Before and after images
Segment Open

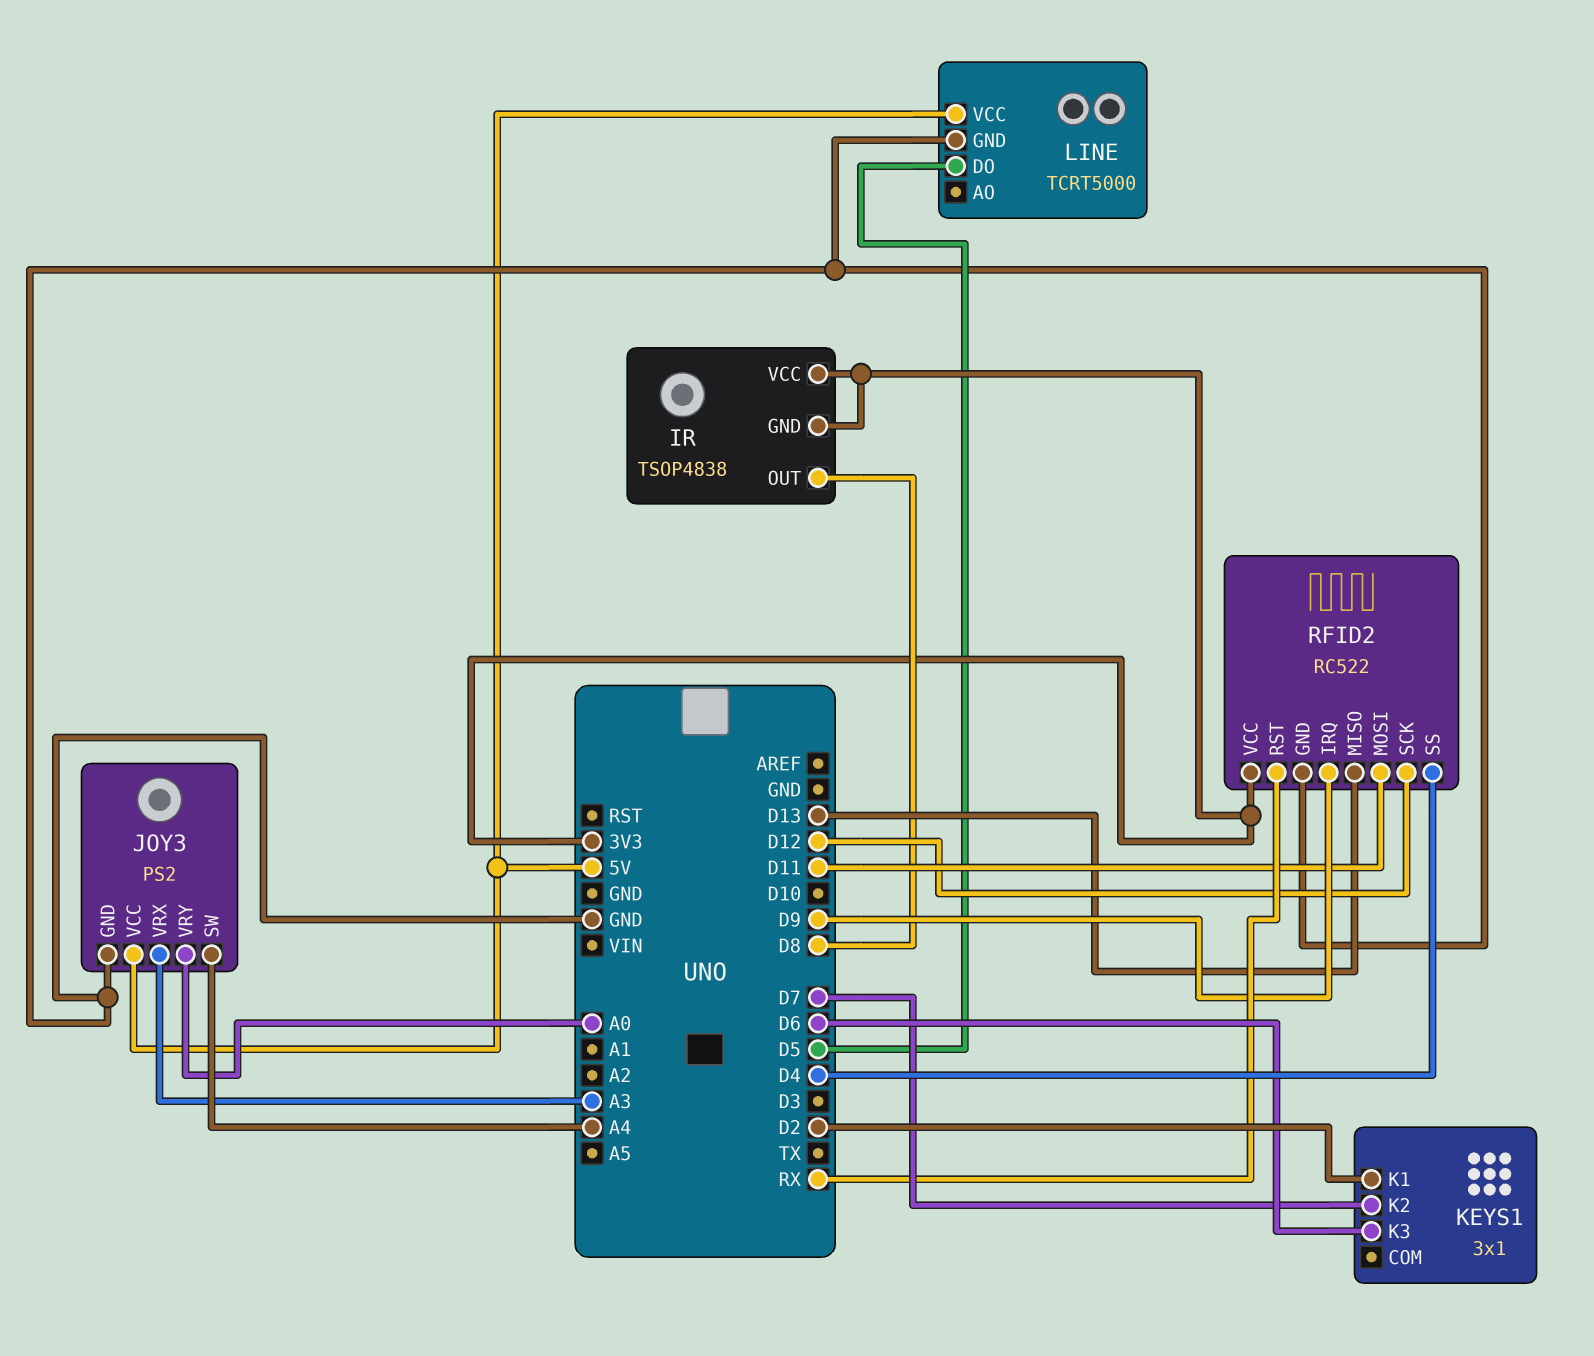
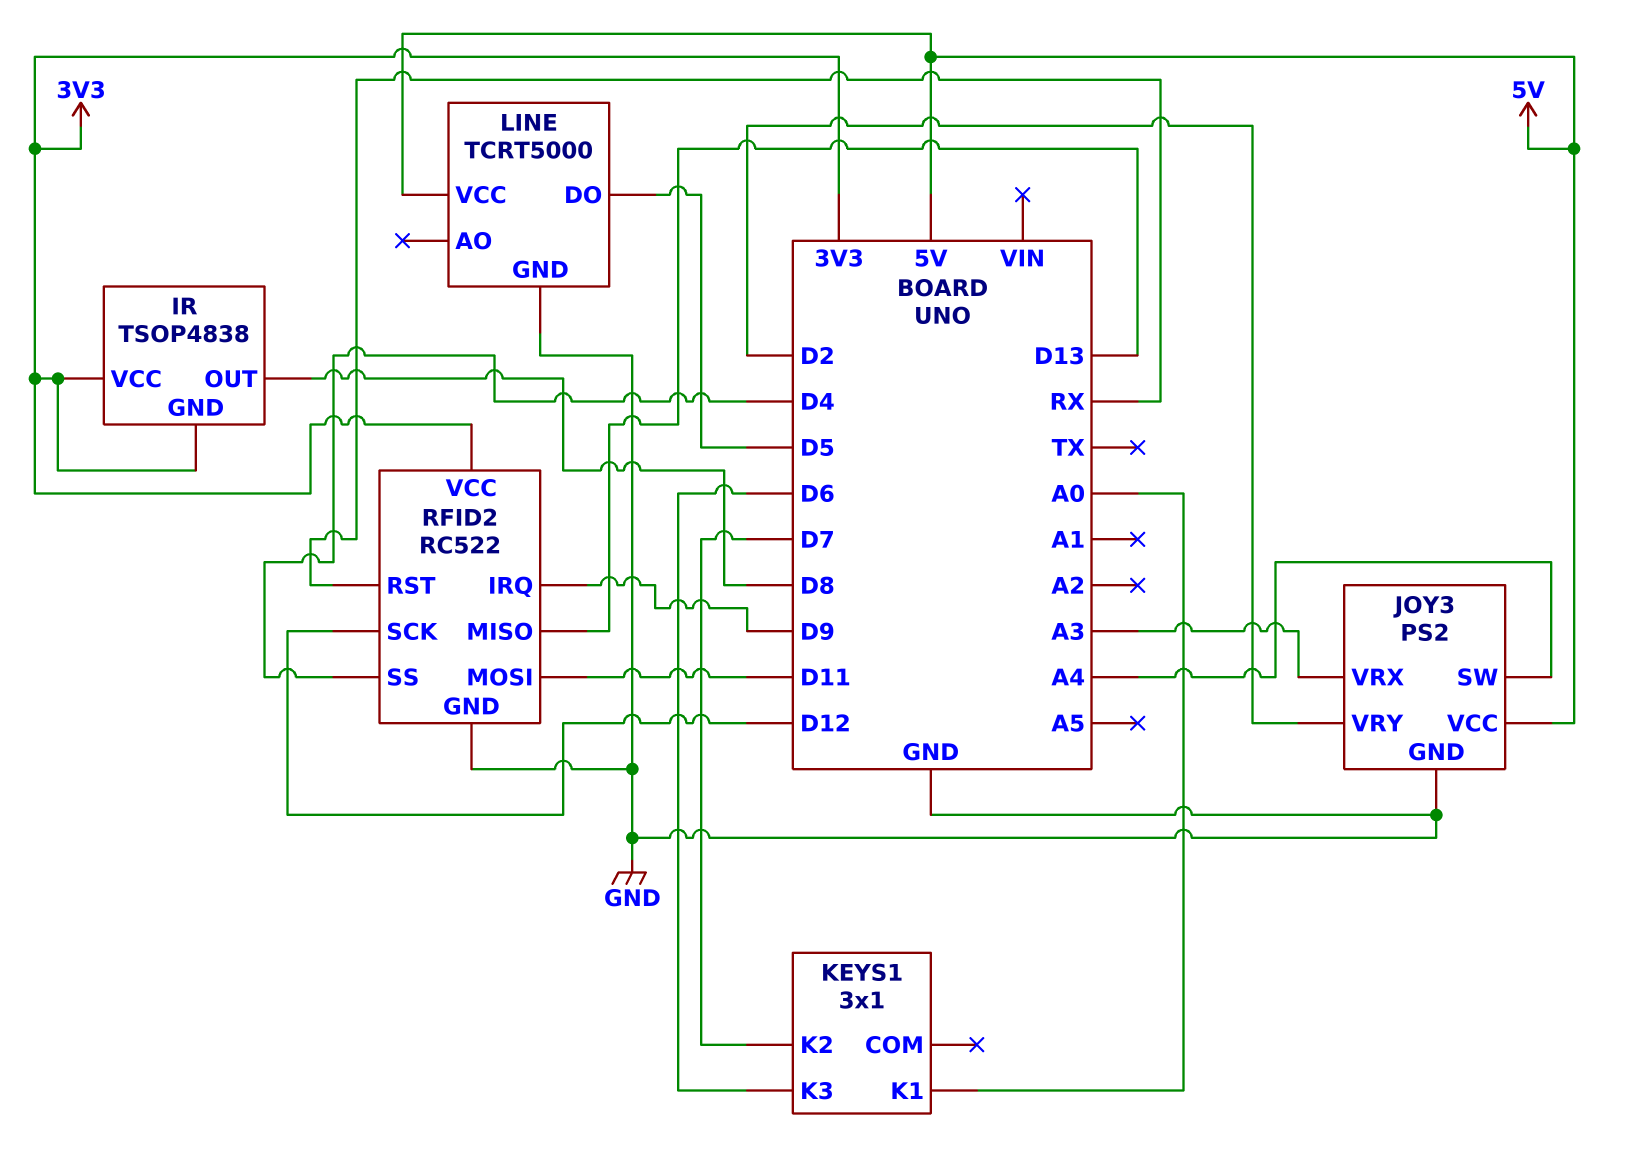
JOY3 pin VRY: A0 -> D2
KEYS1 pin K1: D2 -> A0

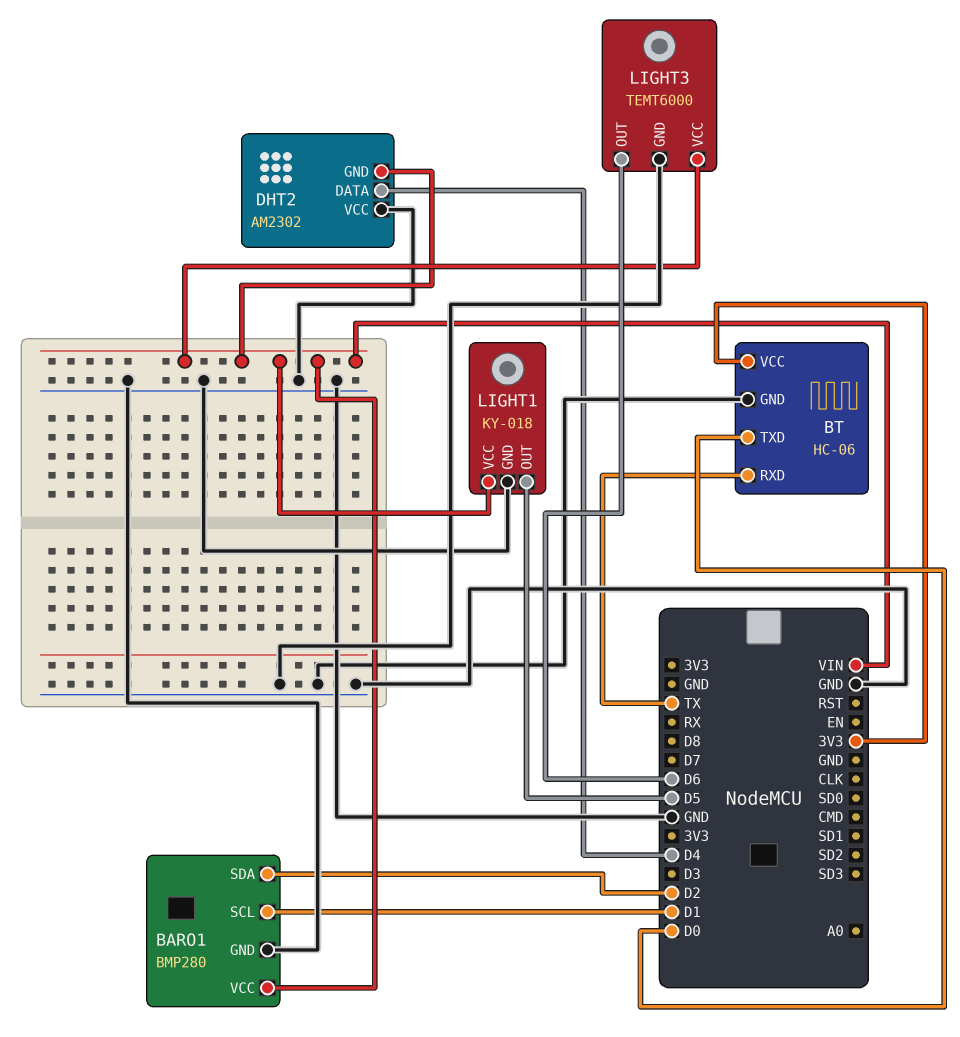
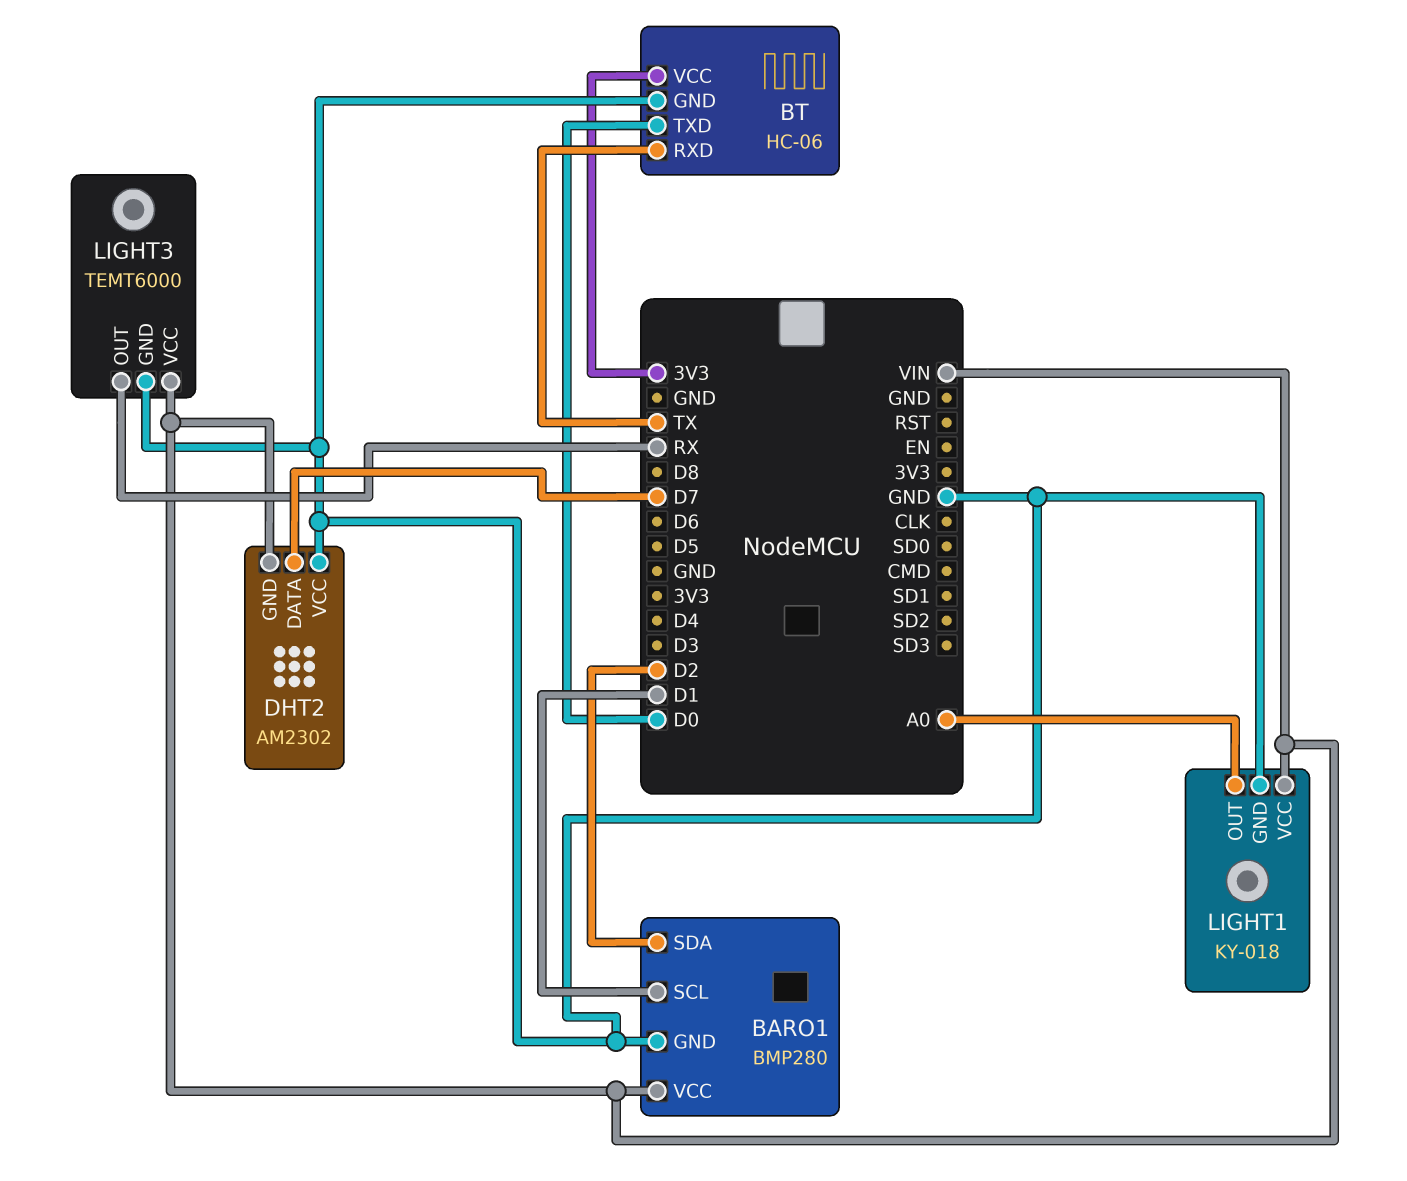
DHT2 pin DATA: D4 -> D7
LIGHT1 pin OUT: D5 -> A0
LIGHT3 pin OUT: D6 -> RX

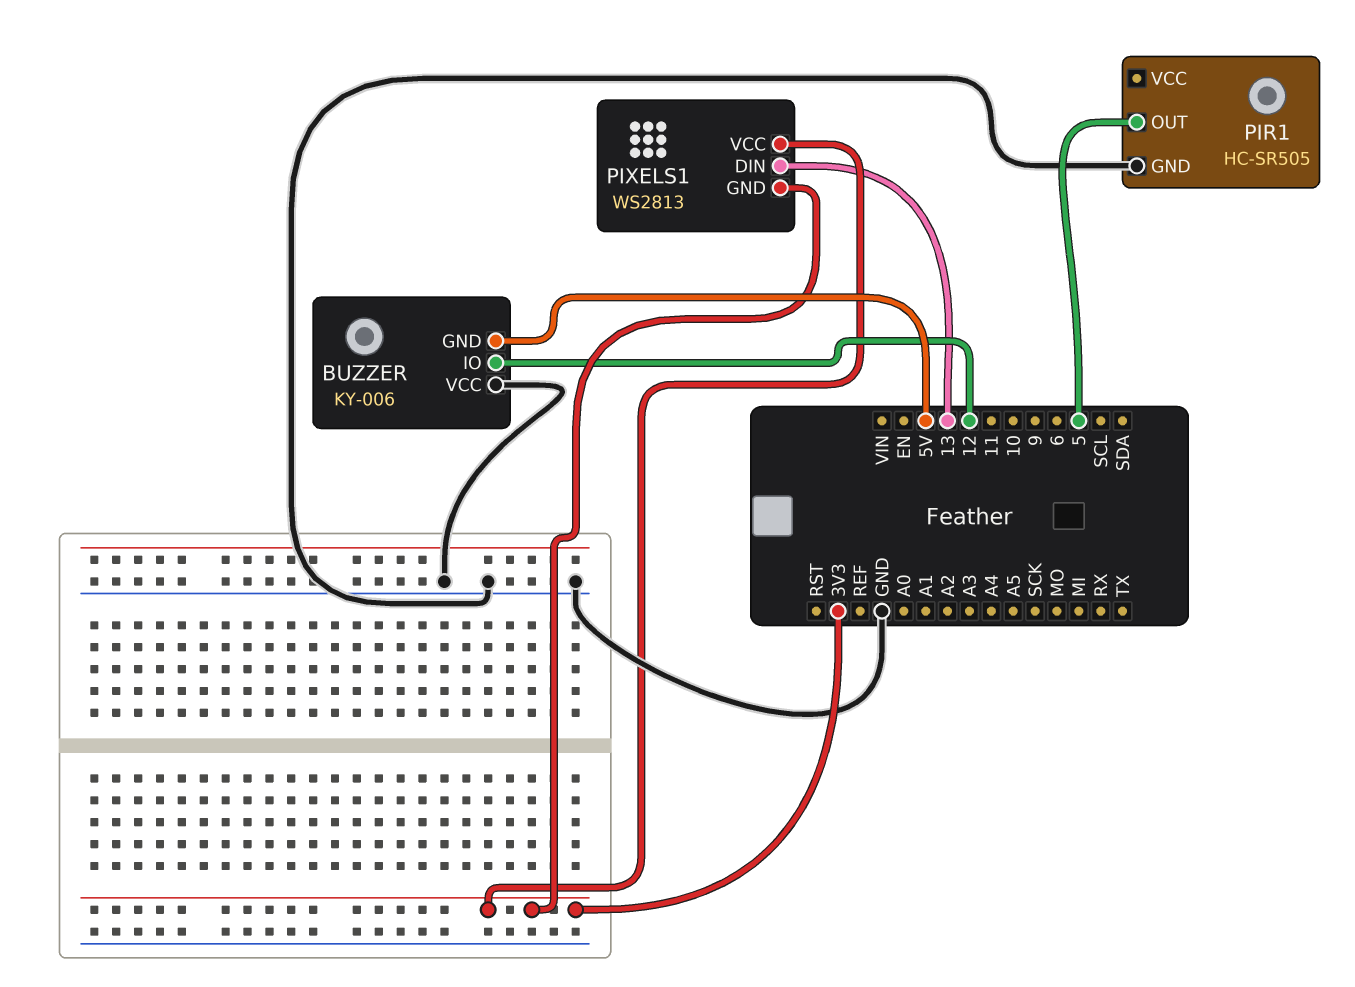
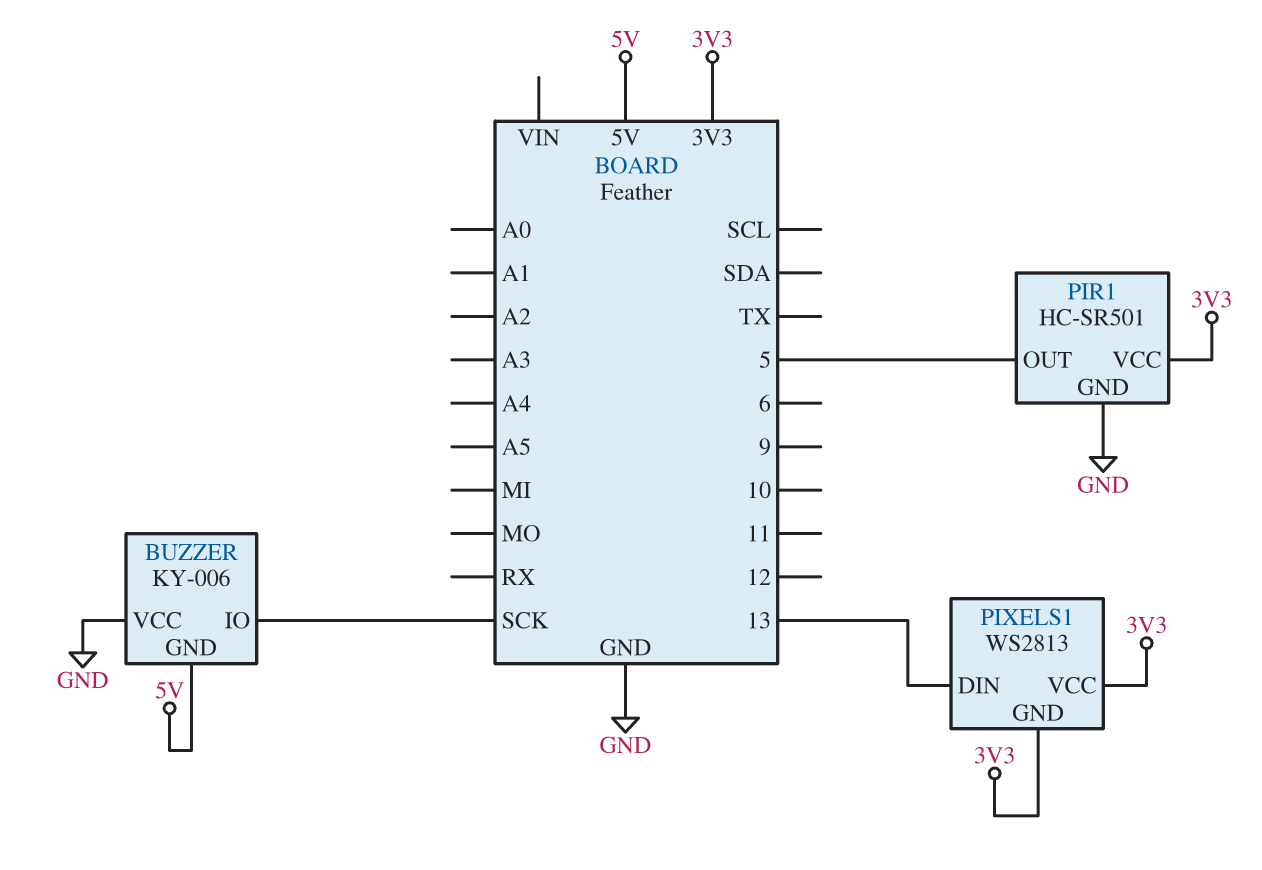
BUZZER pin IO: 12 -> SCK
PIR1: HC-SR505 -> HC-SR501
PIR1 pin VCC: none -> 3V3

Segment Closed

Without the pictures, restate all the entries above exactly.

JOY3 pin VRY: A0 -> D2
KEYS1 pin K1: D2 -> A0

DHT2 pin DATA: D4 -> D7
LIGHT1 pin OUT: D5 -> A0
LIGHT3 pin OUT: D6 -> RX

BUZZER pin IO: 12 -> SCK
PIR1: HC-SR505 -> HC-SR501
PIR1 pin VCC: none -> 3V3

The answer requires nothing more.